**Short exercise**
Reproduce the rows below word for word, from the first row down through the line containing "green triangle at (1180, 77): moved".

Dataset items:
_____
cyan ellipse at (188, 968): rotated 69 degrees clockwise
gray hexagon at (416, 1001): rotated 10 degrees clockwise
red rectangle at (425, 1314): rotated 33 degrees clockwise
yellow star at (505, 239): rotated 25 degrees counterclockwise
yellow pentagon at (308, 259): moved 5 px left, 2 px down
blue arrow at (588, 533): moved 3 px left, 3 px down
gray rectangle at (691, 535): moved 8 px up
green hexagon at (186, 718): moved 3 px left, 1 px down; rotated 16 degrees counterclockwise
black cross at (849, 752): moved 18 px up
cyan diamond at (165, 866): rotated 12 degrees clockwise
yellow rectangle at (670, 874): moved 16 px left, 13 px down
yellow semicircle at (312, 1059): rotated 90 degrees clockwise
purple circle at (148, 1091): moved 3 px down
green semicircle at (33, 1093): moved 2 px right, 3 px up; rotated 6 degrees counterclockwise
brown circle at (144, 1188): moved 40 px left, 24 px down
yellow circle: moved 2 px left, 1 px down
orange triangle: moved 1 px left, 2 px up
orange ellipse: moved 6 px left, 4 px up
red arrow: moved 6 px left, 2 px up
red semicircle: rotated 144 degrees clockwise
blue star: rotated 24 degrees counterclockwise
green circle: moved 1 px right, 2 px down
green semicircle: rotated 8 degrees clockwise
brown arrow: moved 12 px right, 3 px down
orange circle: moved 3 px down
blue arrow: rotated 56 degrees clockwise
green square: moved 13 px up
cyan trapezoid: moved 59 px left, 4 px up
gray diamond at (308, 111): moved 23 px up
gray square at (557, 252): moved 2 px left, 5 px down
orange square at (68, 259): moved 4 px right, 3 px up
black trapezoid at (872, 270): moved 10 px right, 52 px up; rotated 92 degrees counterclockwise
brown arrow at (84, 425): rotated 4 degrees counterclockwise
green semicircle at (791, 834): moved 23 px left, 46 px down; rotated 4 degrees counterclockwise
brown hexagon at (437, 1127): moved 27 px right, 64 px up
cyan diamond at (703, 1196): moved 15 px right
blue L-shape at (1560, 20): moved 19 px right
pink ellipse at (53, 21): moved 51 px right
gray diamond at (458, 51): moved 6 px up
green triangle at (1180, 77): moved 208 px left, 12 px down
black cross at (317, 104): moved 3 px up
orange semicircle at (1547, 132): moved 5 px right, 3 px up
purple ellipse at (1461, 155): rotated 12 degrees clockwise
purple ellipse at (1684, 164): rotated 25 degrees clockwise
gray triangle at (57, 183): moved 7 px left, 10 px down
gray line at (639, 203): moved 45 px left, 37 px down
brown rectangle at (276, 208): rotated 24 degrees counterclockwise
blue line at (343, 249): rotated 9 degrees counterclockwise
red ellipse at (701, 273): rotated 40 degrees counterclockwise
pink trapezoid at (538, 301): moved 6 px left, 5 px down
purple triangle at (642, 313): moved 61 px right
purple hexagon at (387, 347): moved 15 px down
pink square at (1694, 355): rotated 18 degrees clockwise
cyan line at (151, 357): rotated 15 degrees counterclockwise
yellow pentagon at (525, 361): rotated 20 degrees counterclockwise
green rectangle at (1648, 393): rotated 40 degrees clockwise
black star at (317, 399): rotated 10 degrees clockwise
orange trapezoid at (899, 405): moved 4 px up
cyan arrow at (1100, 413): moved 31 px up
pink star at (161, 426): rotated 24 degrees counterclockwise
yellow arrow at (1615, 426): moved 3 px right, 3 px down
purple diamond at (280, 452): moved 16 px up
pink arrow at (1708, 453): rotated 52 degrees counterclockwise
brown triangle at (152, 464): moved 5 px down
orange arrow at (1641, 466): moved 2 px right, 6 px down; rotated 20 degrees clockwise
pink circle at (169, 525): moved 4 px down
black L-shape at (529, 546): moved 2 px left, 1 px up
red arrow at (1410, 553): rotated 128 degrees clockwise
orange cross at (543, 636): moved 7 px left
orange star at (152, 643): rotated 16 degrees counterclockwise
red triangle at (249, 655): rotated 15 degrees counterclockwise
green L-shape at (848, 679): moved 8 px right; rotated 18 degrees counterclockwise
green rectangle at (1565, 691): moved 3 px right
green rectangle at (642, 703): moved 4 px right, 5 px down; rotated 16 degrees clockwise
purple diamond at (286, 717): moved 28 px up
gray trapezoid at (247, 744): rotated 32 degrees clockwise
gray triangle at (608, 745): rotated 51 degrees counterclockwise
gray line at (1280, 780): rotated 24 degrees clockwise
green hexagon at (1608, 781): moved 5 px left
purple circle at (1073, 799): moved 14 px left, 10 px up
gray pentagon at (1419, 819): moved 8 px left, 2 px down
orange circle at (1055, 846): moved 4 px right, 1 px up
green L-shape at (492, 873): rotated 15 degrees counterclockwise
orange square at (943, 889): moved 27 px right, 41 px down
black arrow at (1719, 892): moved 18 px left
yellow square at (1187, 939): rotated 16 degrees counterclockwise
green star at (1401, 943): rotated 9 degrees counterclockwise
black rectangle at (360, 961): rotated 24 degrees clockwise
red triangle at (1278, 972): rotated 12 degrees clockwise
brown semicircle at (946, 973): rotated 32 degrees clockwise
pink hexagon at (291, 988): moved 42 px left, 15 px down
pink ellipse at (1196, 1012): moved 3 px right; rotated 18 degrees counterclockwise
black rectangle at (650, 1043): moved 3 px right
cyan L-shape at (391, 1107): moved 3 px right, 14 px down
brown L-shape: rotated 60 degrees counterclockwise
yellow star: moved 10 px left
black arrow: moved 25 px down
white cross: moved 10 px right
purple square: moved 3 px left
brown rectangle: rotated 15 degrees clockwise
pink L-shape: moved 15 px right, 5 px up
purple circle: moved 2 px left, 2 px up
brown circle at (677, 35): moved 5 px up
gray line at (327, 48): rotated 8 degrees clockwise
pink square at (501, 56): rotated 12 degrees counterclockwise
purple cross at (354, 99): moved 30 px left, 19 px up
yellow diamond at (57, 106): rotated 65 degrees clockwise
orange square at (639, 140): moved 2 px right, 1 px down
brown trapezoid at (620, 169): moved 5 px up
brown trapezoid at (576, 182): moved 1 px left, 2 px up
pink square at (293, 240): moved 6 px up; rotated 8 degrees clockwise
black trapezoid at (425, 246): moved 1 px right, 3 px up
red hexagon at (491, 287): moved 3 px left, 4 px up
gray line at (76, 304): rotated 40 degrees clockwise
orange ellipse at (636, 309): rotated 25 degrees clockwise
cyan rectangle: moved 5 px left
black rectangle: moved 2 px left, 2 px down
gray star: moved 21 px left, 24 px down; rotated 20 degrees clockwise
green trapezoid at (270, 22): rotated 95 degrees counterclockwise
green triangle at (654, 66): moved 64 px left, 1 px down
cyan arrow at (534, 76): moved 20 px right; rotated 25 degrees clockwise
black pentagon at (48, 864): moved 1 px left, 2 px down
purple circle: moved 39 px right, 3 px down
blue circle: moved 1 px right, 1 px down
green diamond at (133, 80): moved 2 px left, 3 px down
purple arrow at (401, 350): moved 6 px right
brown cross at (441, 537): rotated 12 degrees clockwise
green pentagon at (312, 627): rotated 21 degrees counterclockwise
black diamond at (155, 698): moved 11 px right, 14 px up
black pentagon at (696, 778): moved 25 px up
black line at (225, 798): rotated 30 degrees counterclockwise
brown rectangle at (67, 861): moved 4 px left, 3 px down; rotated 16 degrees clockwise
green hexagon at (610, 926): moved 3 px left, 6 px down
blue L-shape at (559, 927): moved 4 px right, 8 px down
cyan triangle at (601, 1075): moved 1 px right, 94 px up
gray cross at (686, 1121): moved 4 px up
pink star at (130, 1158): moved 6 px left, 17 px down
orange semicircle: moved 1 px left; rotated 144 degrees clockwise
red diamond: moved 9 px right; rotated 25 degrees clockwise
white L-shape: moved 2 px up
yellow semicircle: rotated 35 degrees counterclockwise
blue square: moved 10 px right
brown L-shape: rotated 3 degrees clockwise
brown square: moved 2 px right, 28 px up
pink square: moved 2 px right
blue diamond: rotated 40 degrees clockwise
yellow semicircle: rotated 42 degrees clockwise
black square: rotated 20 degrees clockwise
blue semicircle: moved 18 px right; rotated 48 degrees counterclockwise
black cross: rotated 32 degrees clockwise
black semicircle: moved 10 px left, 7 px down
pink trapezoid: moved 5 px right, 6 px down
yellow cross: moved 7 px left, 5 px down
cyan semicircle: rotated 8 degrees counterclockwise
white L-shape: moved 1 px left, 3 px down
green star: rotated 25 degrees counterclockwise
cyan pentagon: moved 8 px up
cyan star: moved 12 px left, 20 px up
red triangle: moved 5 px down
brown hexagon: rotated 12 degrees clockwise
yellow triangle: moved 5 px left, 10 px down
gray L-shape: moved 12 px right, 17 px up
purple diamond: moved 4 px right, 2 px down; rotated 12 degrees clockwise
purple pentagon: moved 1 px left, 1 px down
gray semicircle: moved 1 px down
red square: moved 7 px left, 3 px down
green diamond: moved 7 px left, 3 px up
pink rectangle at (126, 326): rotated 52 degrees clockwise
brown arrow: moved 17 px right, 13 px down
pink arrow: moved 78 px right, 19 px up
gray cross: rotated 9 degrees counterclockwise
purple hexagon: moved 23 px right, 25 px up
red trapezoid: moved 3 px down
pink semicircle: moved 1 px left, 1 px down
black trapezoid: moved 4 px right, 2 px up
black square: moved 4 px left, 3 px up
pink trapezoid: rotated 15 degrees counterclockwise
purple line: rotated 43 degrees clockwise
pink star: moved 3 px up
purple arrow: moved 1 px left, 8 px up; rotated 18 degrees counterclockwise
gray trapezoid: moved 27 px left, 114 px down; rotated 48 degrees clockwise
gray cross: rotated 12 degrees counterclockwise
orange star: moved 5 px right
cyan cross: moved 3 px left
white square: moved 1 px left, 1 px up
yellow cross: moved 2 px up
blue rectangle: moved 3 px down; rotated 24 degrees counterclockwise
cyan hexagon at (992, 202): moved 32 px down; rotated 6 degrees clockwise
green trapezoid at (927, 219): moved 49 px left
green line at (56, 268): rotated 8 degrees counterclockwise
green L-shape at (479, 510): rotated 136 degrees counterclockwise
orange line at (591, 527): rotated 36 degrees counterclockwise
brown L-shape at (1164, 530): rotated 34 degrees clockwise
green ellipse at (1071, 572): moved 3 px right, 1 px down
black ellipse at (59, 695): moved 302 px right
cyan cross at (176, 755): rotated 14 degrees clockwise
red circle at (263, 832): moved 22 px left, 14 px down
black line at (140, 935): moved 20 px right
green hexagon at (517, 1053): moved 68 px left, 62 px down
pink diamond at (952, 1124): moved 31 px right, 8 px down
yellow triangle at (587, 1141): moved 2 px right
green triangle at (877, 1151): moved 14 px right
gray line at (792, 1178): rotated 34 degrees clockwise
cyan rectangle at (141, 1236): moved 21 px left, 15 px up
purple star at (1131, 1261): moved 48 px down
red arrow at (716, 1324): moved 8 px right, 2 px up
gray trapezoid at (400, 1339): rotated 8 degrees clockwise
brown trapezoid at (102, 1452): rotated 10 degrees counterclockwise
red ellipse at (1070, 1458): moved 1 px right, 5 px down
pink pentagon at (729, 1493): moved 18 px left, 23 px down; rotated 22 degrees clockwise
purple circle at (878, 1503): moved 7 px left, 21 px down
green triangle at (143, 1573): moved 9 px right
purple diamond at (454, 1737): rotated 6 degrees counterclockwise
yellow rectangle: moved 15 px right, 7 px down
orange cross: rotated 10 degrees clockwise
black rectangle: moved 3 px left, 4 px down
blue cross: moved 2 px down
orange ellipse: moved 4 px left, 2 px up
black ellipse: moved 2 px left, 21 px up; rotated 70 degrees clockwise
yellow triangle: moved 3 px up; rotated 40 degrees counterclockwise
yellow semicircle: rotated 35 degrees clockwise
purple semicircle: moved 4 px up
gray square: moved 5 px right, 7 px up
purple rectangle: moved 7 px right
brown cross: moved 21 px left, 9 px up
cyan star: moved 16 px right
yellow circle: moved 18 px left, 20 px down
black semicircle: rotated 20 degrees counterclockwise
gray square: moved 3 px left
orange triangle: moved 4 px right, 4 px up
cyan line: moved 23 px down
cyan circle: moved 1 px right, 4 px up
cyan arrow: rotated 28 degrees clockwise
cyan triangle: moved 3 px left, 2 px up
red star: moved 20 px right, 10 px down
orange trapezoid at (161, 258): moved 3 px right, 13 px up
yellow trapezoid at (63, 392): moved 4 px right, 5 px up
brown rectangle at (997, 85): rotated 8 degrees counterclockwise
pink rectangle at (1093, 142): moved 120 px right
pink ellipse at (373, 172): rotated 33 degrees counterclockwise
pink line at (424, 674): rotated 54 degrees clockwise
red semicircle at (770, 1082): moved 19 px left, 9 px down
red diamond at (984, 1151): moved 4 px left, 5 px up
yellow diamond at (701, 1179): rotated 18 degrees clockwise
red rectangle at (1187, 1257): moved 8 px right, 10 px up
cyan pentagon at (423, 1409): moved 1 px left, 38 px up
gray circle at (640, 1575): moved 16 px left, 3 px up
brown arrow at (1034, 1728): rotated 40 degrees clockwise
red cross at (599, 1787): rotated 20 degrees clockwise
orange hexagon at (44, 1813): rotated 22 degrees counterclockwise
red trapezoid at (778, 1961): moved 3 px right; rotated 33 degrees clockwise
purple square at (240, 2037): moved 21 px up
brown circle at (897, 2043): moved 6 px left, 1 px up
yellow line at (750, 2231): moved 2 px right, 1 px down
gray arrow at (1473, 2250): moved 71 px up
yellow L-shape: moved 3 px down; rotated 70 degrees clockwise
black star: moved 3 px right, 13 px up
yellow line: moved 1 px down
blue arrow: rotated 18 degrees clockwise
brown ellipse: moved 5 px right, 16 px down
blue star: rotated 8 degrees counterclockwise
_____
**Problem solution**
cyan ellipse at (188, 968): rotated 69 degrees clockwise
gray hexagon at (416, 1001): rotated 10 degrees clockwise
red rectangle at (425, 1314): rotated 33 degrees clockwise
yellow star at (505, 239): rotated 25 degrees counterclockwise
yellow pentagon at (308, 259): moved 5 px left, 2 px down
blue arrow at (588, 533): moved 3 px left, 3 px down
gray rectangle at (691, 535): moved 8 px up
green hexagon at (186, 718): moved 3 px left, 1 px down; rotated 16 degrees counterclockwise
black cross at (849, 752): moved 18 px up
cyan diamond at (165, 866): rotated 12 degrees clockwise
yellow rectangle at (670, 874): moved 16 px left, 13 px down
yellow semicircle at (312, 1059): rotated 90 degrees clockwise
purple circle at (148, 1091): moved 3 px down
green semicircle at (33, 1093): moved 2 px right, 3 px up; rotated 6 degrees counterclockwise
brown circle at (144, 1188): moved 40 px left, 24 px down
yellow circle: moved 2 px left, 1 px down
orange triangle: moved 1 px left, 2 px up
orange ellipse: moved 6 px left, 4 px up
red arrow: moved 6 px left, 2 px up
red semicircle: rotated 144 degrees clockwise
blue star: rotated 24 degrees counterclockwise
green circle: moved 1 px right, 2 px down
green semicircle: rotated 8 degrees clockwise
brown arrow: moved 12 px right, 3 px down
orange circle: moved 3 px down
blue arrow: rotated 56 degrees clockwise
green square: moved 13 px up
cyan trapezoid: moved 59 px left, 4 px up
gray diamond at (308, 111): moved 23 px up
gray square at (557, 252): moved 2 px left, 5 px down
orange square at (68, 259): moved 4 px right, 3 px up
black trapezoid at (872, 270): moved 10 px right, 52 px up; rotated 92 degrees counterclockwise
brown arrow at (84, 425): rotated 4 degrees counterclockwise
green semicircle at (791, 834): moved 23 px left, 46 px down; rotated 4 degrees counterclockwise
brown hexagon at (437, 1127): moved 27 px right, 64 px up
cyan diamond at (703, 1196): moved 15 px right
blue L-shape at (1560, 20): moved 19 px right
pink ellipse at (53, 21): moved 51 px right
gray diamond at (458, 51): moved 6 px up
green triangle at (1180, 77): moved 208 px left, 12 px down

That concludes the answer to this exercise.